___ Material supplied ___
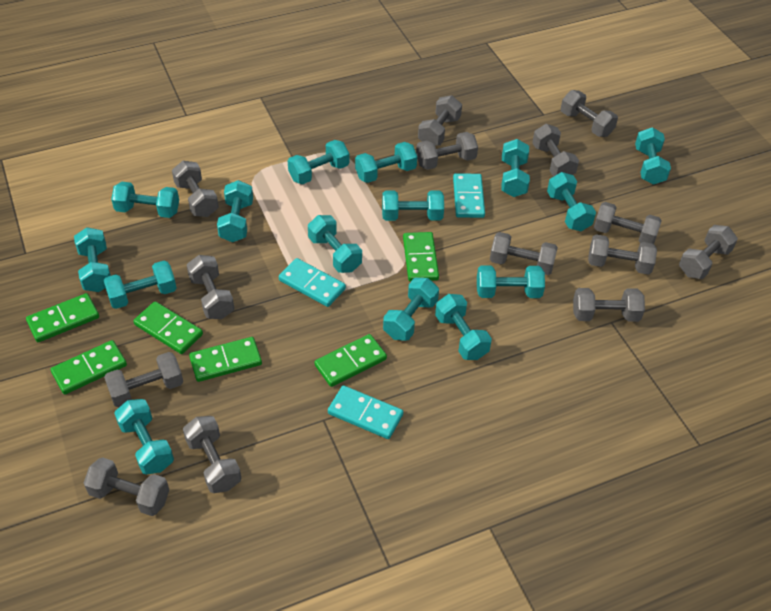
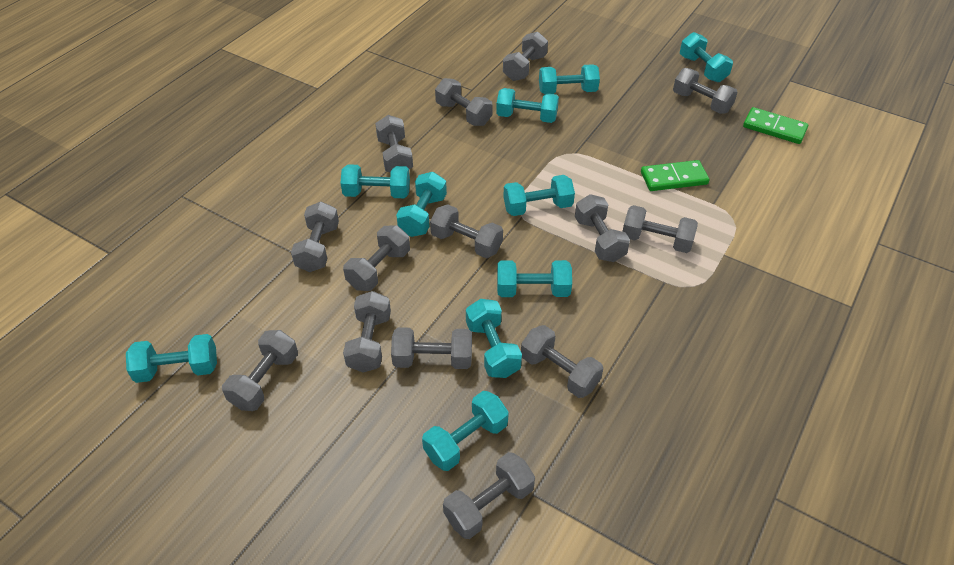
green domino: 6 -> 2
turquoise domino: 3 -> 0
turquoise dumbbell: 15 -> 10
___
___ Material supplied ___
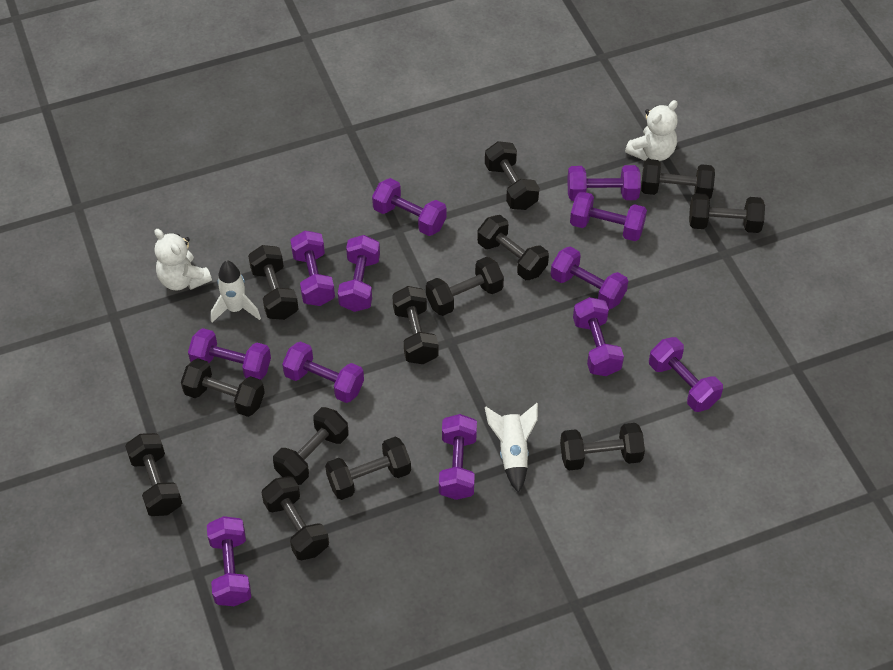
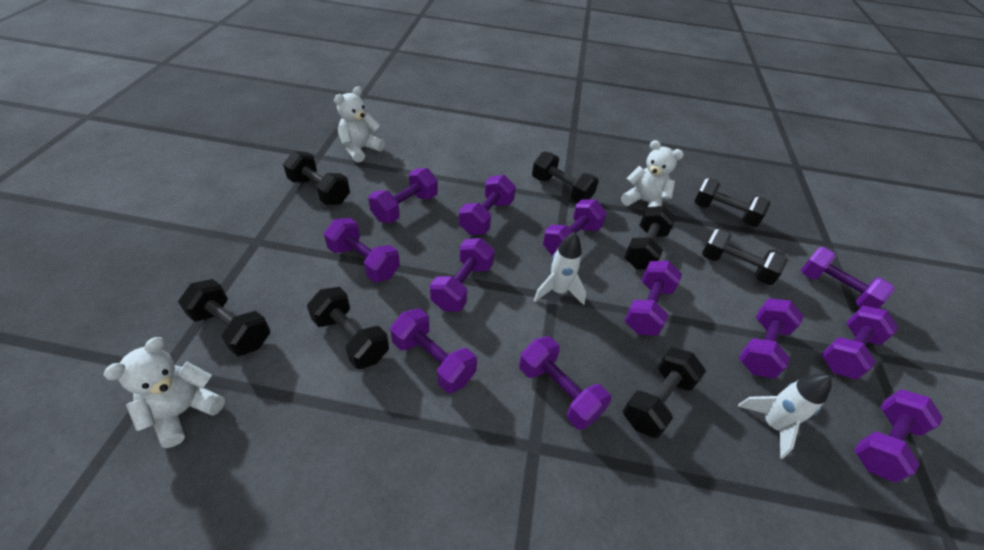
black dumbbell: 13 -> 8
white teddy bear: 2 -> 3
___
___ Material supplied ___
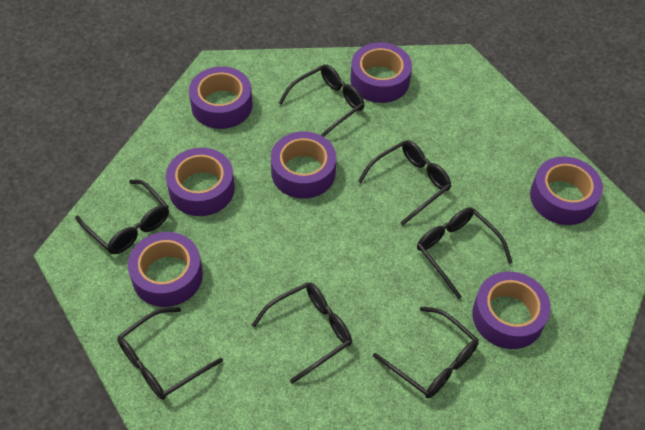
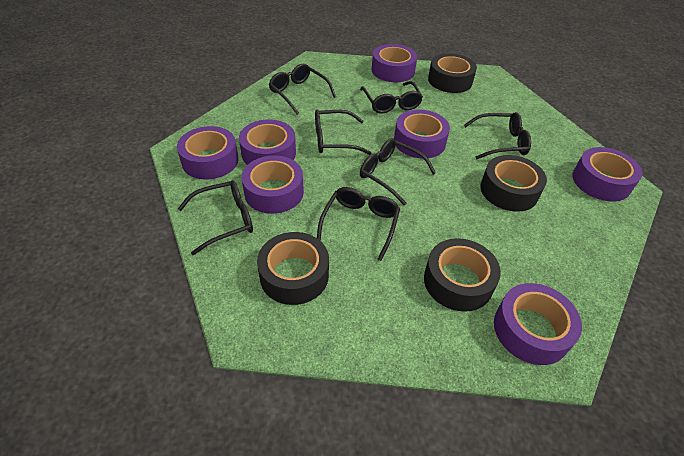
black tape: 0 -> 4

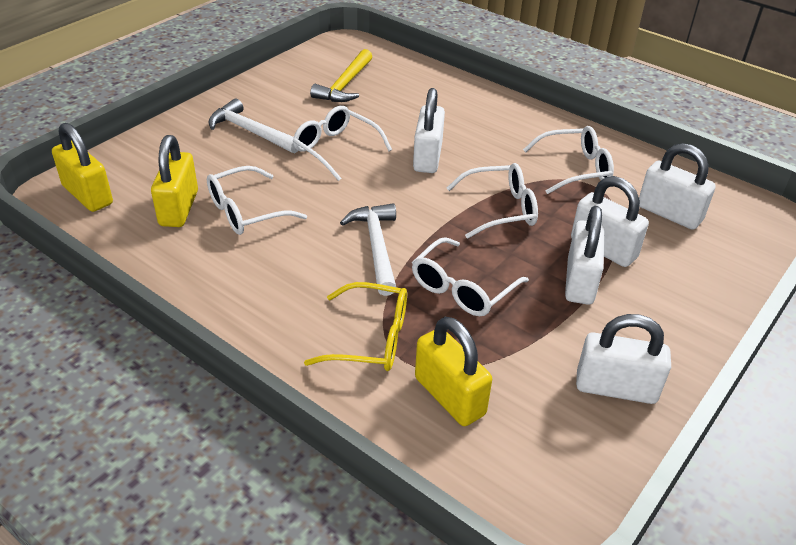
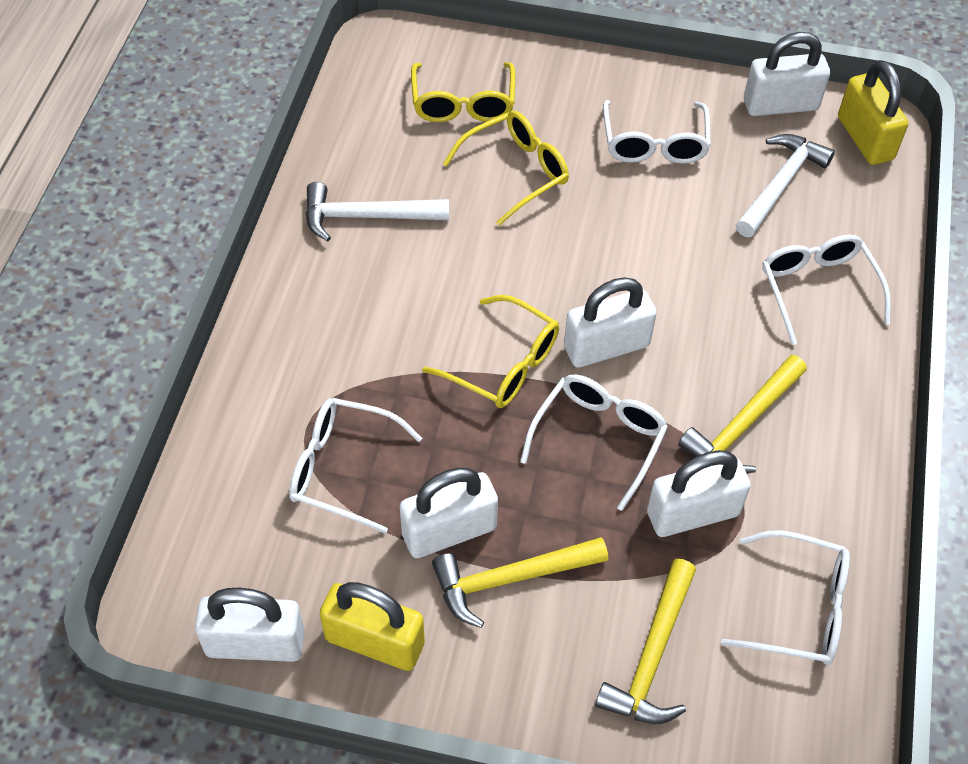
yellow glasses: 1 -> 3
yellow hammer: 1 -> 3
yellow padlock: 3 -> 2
___
Problem:
Scan the data above for the word "turquoise", then copy every line that holds it.

Result of the task:
turquoise domino: 3 -> 0
turquoise dumbbell: 15 -> 10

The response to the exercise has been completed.